Colored object listings:
-------------------------

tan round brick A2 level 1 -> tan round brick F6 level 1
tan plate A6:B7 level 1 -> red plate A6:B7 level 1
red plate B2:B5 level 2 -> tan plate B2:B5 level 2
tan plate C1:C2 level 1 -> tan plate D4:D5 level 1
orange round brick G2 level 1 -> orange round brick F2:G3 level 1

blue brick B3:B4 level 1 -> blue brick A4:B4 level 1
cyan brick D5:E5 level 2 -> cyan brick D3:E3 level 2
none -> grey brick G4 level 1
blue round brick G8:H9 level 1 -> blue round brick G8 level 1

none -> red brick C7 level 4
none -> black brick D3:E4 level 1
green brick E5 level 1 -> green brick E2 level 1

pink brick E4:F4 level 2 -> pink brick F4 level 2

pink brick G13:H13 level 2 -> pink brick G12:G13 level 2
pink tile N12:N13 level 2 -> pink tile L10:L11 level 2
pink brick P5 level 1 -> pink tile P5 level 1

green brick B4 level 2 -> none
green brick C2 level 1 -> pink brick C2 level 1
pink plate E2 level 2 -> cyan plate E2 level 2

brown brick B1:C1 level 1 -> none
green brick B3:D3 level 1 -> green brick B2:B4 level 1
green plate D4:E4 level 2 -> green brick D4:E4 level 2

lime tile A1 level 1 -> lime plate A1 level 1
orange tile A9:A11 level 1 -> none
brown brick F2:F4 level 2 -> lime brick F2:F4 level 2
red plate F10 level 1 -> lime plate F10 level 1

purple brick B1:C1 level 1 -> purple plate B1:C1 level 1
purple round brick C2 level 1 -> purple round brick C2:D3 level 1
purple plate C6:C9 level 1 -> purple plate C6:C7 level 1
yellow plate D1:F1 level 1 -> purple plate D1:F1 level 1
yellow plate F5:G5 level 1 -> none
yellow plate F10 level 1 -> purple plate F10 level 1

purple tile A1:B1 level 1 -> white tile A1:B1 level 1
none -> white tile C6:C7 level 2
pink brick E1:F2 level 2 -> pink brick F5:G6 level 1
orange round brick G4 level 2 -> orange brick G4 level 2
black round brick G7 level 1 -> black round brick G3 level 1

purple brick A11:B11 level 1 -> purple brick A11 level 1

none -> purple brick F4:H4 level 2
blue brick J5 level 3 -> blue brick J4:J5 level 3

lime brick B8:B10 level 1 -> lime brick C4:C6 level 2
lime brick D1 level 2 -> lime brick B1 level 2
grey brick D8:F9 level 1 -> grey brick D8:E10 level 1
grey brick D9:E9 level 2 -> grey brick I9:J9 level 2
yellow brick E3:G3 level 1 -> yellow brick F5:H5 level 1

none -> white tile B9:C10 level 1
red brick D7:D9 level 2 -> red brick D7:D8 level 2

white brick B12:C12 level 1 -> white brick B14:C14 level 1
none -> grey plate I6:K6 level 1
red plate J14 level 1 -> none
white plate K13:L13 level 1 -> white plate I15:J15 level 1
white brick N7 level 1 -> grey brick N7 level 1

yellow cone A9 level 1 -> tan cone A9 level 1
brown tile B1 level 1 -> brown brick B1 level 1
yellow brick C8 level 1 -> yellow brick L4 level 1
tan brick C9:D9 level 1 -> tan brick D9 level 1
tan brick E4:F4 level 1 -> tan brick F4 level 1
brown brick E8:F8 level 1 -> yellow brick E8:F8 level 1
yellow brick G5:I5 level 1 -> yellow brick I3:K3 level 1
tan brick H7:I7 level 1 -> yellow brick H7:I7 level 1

-------------------------

> What to produce: Your task is to restate every record word for word.

> Result:
tan round brick A2 level 1 -> tan round brick F6 level 1
tan plate A6:B7 level 1 -> red plate A6:B7 level 1
red plate B2:B5 level 2 -> tan plate B2:B5 level 2
tan plate C1:C2 level 1 -> tan plate D4:D5 level 1
orange round brick G2 level 1 -> orange round brick F2:G3 level 1

blue brick B3:B4 level 1 -> blue brick A4:B4 level 1
cyan brick D5:E5 level 2 -> cyan brick D3:E3 level 2
none -> grey brick G4 level 1
blue round brick G8:H9 level 1 -> blue round brick G8 level 1

none -> red brick C7 level 4
none -> black brick D3:E4 level 1
green brick E5 level 1 -> green brick E2 level 1

pink brick E4:F4 level 2 -> pink brick F4 level 2

pink brick G13:H13 level 2 -> pink brick G12:G13 level 2
pink tile N12:N13 level 2 -> pink tile L10:L11 level 2
pink brick P5 level 1 -> pink tile P5 level 1

green brick B4 level 2 -> none
green brick C2 level 1 -> pink brick C2 level 1
pink plate E2 level 2 -> cyan plate E2 level 2

brown brick B1:C1 level 1 -> none
green brick B3:D3 level 1 -> green brick B2:B4 level 1
green plate D4:E4 level 2 -> green brick D4:E4 level 2

lime tile A1 level 1 -> lime plate A1 level 1
orange tile A9:A11 level 1 -> none
brown brick F2:F4 level 2 -> lime brick F2:F4 level 2
red plate F10 level 1 -> lime plate F10 level 1

purple brick B1:C1 level 1 -> purple plate B1:C1 level 1
purple round brick C2 level 1 -> purple round brick C2:D3 level 1
purple plate C6:C9 level 1 -> purple plate C6:C7 level 1
yellow plate D1:F1 level 1 -> purple plate D1:F1 level 1
yellow plate F5:G5 level 1 -> none
yellow plate F10 level 1 -> purple plate F10 level 1

purple tile A1:B1 level 1 -> white tile A1:B1 level 1
none -> white tile C6:C7 level 2
pink brick E1:F2 level 2 -> pink brick F5:G6 level 1
orange round brick G4 level 2 -> orange brick G4 level 2
black round brick G7 level 1 -> black round brick G3 level 1

purple brick A11:B11 level 1 -> purple brick A11 level 1

none -> purple brick F4:H4 level 2
blue brick J5 level 3 -> blue brick J4:J5 level 3

lime brick B8:B10 level 1 -> lime brick C4:C6 level 2
lime brick D1 level 2 -> lime brick B1 level 2
grey brick D8:F9 level 1 -> grey brick D8:E10 level 1
grey brick D9:E9 level 2 -> grey brick I9:J9 level 2
yellow brick E3:G3 level 1 -> yellow brick F5:H5 level 1

none -> white tile B9:C10 level 1
red brick D7:D9 level 2 -> red brick D7:D8 level 2

white brick B12:C12 level 1 -> white brick B14:C14 level 1
none -> grey plate I6:K6 level 1
red plate J14 level 1 -> none
white plate K13:L13 level 1 -> white plate I15:J15 level 1
white brick N7 level 1 -> grey brick N7 level 1

yellow cone A9 level 1 -> tan cone A9 level 1
brown tile B1 level 1 -> brown brick B1 level 1
yellow brick C8 level 1 -> yellow brick L4 level 1
tan brick C9:D9 level 1 -> tan brick D9 level 1
tan brick E4:F4 level 1 -> tan brick F4 level 1
brown brick E8:F8 level 1 -> yellow brick E8:F8 level 1
yellow brick G5:I5 level 1 -> yellow brick I3:K3 level 1
tan brick H7:I7 level 1 -> yellow brick H7:I7 level 1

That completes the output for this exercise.